◆ SOURCE DATA ◆
══════

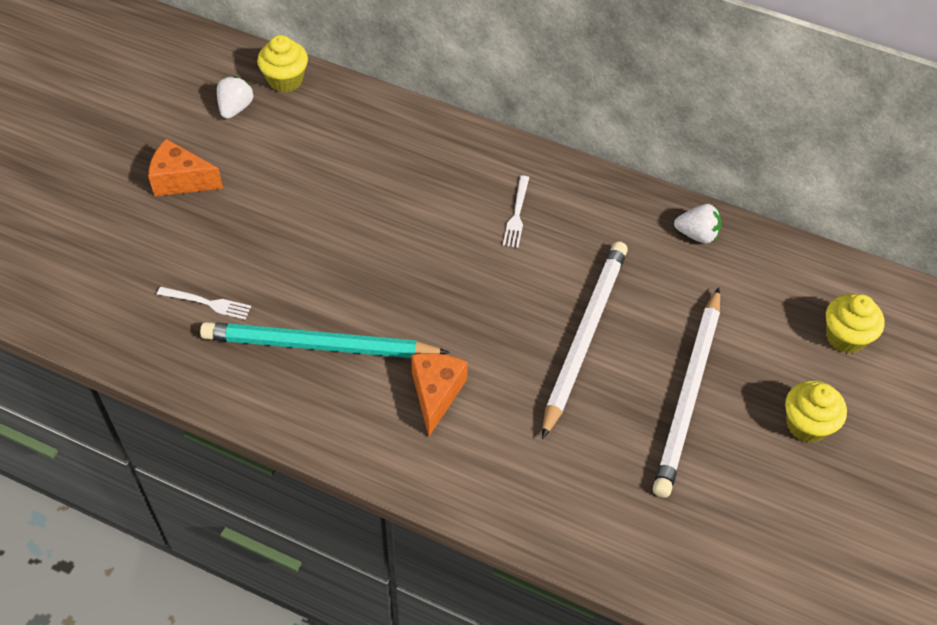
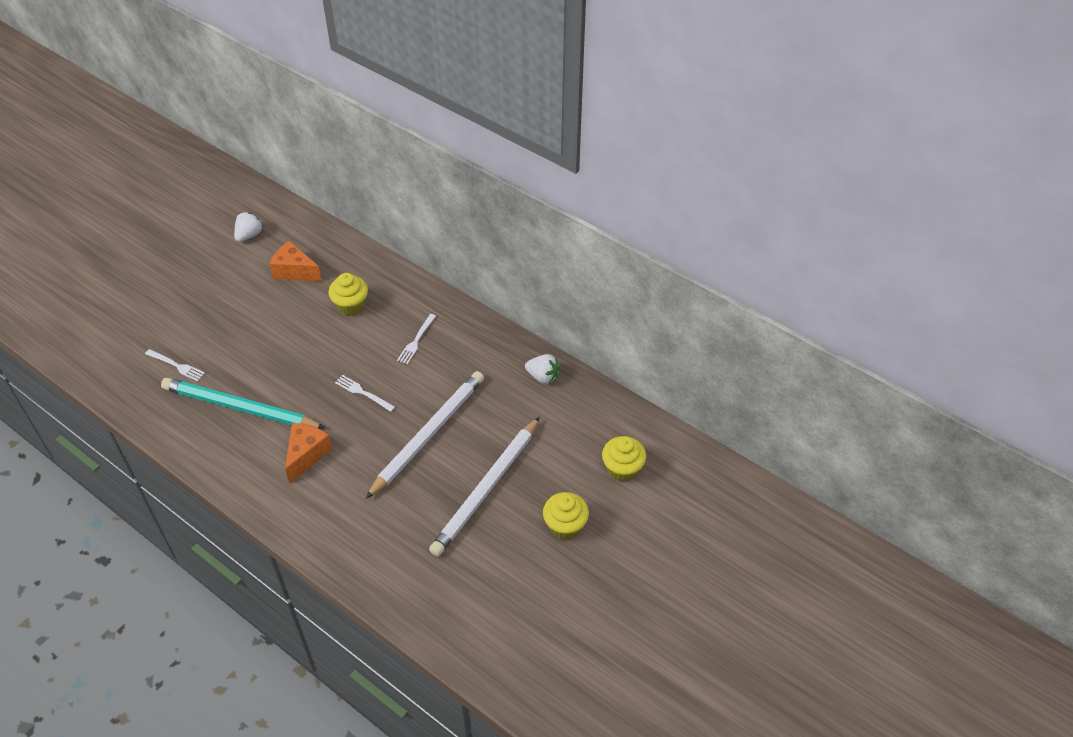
camera: 15 degrees right, 5 degrees down
(181, 180) = (192, 279): orange cheese -> orange cheese (294, 271)
(285, 80) = (291, 221): yellow cupcake -> yellow cupcake (351, 306)
(476, 296) = (363, 393): none -> white fork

══════

The material above is to be output exactly, with each picture left out.

camera: 15 degrees right, 5 degrees down
(181, 180) = (192, 279): orange cheese -> orange cheese (294, 271)
(285, 80) = (291, 221): yellow cupcake -> yellow cupcake (351, 306)
(476, 296) = (363, 393): none -> white fork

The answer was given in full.